▸ Work instructions
The required result is each line of the entries below containing the string "moved".

▸ Dataset excerpts

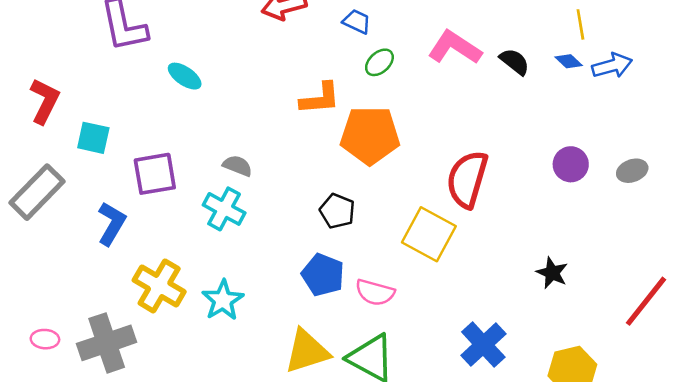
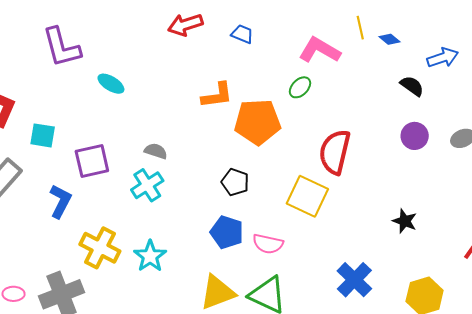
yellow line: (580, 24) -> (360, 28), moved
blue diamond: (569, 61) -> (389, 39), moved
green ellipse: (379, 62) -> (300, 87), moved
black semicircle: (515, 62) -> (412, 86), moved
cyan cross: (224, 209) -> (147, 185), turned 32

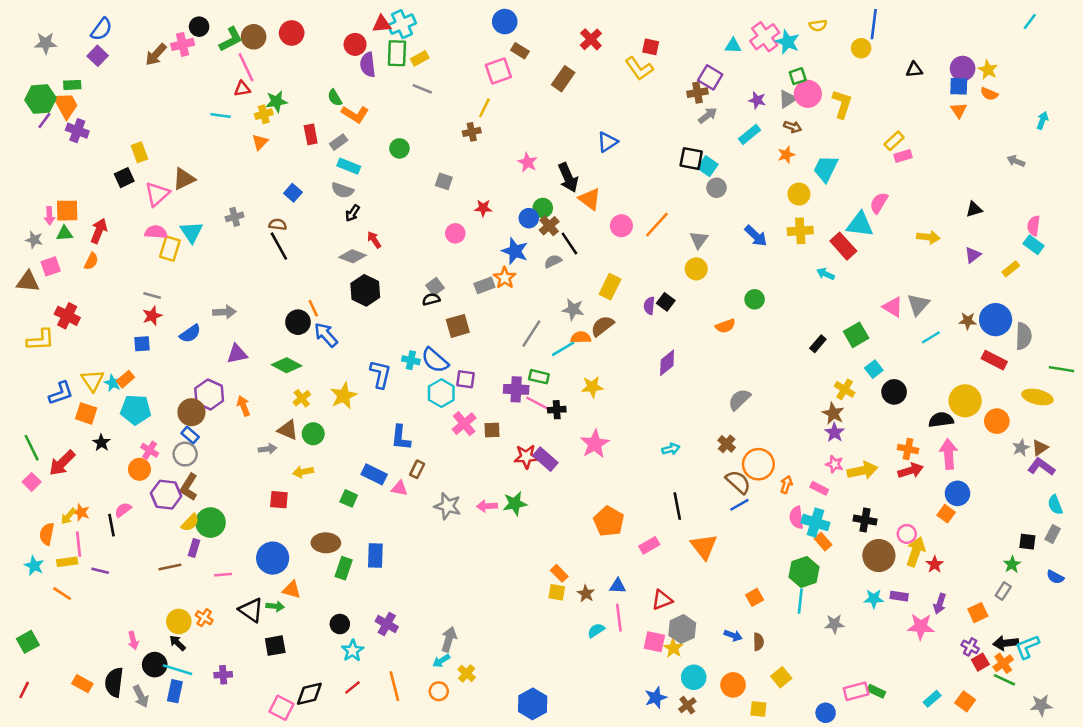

▸ Solved problem
yellow line: (580, 24) -> (360, 28), moved
blue diamond: (569, 61) -> (389, 39), moved
green ellipse: (379, 62) -> (300, 87), moved
black semicircle: (515, 62) -> (412, 86), moved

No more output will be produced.